Dataset items
........
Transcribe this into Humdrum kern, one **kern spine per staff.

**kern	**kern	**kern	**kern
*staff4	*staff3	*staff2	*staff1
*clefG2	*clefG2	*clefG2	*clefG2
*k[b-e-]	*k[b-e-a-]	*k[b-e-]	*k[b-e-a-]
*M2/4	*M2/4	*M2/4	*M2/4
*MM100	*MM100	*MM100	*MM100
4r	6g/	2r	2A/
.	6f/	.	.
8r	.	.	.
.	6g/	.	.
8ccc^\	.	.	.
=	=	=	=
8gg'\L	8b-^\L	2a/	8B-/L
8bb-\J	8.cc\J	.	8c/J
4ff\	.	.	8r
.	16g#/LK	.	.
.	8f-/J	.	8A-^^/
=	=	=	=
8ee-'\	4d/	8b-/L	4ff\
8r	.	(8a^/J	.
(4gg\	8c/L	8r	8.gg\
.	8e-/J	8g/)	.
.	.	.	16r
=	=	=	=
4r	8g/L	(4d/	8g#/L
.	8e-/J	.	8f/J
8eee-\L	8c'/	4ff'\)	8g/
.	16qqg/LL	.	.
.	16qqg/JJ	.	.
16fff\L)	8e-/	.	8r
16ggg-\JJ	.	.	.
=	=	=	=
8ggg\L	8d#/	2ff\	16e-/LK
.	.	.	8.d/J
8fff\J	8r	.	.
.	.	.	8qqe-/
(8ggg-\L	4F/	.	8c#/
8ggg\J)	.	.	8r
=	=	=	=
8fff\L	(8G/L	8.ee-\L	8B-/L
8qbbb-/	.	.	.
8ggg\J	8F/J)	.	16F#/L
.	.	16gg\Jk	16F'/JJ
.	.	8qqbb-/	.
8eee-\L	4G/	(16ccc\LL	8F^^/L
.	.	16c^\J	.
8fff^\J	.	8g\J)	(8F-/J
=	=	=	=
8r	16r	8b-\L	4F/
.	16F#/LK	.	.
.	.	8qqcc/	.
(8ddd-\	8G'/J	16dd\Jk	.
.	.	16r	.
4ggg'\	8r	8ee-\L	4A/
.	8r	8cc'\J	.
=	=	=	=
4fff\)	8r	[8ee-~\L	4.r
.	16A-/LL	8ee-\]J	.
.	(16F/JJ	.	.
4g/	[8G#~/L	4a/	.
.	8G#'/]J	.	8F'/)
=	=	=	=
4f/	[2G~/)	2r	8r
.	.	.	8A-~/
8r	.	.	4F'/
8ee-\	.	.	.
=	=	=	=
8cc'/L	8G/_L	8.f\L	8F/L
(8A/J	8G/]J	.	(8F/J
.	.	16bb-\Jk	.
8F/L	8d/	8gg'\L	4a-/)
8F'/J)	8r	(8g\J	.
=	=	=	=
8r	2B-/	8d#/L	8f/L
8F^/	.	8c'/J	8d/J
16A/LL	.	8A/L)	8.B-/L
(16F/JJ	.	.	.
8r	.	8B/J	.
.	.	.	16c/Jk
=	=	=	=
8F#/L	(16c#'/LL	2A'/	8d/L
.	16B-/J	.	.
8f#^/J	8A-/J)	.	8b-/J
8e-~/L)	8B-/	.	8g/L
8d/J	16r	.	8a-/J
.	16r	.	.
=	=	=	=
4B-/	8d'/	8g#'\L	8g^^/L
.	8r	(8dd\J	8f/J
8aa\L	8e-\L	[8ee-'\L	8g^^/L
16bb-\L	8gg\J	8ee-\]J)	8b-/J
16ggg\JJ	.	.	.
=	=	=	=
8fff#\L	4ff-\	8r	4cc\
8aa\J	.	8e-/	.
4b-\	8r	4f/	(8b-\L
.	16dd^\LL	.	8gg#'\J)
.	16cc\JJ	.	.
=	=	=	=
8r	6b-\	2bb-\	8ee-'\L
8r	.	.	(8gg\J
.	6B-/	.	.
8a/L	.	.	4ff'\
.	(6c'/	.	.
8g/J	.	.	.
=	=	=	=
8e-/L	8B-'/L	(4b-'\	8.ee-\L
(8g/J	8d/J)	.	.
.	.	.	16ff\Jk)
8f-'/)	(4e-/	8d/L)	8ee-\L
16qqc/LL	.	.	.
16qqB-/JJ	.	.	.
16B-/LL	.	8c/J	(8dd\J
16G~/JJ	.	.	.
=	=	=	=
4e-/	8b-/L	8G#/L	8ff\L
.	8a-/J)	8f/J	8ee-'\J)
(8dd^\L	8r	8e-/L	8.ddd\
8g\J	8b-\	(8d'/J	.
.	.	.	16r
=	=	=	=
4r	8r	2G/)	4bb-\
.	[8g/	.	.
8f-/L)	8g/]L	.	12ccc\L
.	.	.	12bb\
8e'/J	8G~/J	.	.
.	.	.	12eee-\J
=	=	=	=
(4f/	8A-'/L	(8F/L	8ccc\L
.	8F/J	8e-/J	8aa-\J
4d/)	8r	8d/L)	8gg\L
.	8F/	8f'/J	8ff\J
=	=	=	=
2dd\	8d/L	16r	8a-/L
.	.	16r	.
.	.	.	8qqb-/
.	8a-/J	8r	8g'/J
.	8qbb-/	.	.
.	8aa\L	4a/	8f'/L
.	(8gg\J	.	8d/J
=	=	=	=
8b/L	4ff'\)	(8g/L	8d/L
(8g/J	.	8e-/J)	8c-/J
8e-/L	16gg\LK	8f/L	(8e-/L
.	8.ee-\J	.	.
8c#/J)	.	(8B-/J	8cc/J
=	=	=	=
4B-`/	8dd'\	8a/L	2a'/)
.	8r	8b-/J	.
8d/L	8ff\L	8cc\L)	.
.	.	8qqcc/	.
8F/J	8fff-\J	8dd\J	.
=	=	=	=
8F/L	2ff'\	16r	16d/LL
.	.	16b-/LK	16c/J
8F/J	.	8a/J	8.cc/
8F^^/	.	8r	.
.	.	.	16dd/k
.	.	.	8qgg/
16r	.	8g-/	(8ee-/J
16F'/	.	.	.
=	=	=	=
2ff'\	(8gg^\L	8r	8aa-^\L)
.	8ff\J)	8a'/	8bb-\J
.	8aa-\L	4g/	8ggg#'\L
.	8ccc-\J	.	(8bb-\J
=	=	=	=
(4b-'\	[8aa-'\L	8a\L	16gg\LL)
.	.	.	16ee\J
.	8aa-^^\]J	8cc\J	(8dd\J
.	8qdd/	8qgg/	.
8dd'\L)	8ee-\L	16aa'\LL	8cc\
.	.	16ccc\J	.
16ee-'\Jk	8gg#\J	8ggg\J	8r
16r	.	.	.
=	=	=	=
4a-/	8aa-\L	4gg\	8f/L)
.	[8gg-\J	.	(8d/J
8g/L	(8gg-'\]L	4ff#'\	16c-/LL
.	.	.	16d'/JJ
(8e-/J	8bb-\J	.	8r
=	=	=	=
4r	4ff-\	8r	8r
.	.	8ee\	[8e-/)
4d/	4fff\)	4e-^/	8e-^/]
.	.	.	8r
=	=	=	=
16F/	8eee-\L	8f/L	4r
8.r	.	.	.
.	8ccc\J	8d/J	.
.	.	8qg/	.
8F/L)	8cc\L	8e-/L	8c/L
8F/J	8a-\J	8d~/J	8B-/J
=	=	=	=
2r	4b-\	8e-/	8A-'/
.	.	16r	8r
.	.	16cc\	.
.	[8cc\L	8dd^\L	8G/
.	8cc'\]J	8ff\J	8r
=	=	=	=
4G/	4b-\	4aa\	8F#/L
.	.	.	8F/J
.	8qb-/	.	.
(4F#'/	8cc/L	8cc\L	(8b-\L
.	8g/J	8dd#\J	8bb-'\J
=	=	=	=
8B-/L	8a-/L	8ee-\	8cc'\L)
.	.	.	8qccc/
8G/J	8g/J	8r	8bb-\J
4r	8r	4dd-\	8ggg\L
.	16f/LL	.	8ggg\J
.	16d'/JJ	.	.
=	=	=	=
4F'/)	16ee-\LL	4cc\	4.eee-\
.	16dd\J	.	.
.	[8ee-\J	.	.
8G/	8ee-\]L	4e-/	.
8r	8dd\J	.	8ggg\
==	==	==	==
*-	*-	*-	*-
........
• _Exercise description_:
List each line of the records that contains the string "kern", matching its case exactly.

• _Task output_:
Transcribe this into Humdrum kern, one **kern spine per staff.
**kern	**kern	**kern	**kern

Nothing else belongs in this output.